## Task prompt
After locating the line containing "grey 1x2 brick [639,94,678,150]", restate that line and each one after it exactly, through the last line of the material.
Start of The data
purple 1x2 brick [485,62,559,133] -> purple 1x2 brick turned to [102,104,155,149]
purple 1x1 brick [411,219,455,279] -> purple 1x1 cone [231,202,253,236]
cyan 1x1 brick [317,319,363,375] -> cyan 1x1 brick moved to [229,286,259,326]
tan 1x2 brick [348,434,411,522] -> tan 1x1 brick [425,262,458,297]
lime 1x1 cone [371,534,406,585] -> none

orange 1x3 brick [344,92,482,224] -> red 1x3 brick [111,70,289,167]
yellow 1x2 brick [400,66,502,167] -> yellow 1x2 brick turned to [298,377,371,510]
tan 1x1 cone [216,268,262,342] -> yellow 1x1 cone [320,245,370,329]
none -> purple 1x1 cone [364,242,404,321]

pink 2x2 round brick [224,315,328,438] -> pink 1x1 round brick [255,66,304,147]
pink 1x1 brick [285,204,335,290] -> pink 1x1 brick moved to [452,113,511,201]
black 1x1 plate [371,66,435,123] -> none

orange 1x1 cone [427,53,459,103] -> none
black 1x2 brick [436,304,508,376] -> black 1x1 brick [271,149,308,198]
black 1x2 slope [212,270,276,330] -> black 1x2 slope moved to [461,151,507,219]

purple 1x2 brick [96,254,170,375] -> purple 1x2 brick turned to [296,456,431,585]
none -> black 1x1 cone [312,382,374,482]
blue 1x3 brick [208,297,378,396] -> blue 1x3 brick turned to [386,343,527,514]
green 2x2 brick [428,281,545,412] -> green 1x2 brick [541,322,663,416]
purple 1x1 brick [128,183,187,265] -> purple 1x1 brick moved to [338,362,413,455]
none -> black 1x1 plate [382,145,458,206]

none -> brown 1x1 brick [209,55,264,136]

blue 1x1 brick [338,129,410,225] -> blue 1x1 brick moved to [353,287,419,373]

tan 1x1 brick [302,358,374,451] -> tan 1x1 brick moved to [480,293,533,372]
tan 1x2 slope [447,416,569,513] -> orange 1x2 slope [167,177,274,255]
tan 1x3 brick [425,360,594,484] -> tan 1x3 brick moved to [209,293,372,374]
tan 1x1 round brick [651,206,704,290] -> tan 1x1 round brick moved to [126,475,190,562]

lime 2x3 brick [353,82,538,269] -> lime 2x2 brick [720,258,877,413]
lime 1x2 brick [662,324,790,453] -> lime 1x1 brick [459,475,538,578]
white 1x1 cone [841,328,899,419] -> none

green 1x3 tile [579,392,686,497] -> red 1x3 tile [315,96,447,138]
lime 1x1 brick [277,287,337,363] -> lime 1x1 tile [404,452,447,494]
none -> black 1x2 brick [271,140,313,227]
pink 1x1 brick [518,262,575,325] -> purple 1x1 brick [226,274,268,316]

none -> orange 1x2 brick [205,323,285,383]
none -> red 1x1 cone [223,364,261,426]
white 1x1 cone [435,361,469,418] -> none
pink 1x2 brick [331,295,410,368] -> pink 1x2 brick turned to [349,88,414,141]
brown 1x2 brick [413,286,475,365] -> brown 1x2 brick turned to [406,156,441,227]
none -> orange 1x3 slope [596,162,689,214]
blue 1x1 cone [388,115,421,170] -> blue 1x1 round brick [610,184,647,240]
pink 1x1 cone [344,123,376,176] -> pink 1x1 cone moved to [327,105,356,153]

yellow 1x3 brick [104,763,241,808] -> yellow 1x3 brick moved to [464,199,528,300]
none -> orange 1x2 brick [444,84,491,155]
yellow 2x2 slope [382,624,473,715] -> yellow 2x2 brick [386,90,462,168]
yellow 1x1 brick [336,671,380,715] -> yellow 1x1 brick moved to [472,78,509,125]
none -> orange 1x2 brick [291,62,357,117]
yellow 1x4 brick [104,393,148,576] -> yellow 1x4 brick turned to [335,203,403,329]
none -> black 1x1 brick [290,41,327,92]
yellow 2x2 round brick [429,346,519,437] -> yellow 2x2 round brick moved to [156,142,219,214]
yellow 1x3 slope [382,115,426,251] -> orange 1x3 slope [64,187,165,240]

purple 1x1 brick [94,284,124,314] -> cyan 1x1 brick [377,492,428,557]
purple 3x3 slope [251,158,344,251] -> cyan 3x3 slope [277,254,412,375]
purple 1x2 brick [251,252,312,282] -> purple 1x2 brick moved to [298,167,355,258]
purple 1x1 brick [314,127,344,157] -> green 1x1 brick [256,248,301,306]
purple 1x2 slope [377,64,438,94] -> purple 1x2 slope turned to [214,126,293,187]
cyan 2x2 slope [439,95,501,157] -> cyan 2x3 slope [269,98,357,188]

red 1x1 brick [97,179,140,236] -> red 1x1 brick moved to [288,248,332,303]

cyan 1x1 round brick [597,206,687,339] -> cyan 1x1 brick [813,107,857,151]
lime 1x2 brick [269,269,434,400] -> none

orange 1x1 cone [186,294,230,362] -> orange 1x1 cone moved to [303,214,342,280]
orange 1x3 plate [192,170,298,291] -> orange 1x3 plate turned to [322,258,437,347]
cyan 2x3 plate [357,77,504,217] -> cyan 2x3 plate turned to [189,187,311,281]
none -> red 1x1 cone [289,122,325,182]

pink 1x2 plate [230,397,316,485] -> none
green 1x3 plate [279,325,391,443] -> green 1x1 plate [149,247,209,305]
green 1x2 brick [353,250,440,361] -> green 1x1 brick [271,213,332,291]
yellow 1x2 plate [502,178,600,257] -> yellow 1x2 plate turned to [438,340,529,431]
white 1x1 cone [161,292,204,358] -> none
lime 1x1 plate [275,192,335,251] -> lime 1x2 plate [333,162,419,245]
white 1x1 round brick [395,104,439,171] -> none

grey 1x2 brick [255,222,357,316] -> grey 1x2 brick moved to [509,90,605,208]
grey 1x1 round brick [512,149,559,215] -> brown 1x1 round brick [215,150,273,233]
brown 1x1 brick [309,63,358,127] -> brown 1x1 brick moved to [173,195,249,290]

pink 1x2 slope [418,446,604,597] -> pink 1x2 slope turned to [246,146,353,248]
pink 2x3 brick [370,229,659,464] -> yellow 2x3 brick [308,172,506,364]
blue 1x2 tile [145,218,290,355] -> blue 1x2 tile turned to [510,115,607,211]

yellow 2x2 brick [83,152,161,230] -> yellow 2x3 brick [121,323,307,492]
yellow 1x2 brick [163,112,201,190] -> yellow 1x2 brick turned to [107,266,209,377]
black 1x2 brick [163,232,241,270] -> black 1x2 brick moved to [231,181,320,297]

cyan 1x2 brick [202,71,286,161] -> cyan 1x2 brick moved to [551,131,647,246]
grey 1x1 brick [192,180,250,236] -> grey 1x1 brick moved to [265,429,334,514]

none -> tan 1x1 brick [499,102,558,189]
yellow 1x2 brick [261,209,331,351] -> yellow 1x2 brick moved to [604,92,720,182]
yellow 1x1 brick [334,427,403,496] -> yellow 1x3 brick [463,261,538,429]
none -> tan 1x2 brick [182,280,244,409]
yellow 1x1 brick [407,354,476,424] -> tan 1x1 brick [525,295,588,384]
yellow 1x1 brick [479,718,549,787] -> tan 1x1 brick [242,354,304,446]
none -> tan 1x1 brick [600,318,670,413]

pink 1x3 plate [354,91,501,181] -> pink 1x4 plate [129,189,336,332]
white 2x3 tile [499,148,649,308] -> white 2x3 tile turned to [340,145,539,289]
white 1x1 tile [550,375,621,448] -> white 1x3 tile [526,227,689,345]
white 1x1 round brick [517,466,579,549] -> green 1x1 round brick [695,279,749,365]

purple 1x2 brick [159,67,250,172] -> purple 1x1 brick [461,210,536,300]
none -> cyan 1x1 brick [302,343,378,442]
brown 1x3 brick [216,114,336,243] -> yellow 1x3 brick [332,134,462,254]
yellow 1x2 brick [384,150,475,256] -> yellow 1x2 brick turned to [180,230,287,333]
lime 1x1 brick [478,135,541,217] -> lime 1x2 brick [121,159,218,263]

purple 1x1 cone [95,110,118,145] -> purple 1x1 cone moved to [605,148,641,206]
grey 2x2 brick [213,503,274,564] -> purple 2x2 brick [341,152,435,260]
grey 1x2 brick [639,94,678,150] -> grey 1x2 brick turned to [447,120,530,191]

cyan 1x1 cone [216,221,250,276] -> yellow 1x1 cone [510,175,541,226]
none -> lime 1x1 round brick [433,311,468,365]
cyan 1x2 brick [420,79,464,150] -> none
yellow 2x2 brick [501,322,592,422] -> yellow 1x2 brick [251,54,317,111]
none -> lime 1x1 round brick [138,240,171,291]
End of The data
## Result of the task
grey 1x2 brick [639,94,678,150] -> grey 1x2 brick turned to [447,120,530,191]

cyan 1x1 cone [216,221,250,276] -> yellow 1x1 cone [510,175,541,226]
none -> lime 1x1 round brick [433,311,468,365]
cyan 1x2 brick [420,79,464,150] -> none
yellow 2x2 brick [501,322,592,422] -> yellow 1x2 brick [251,54,317,111]
none -> lime 1x1 round brick [138,240,171,291]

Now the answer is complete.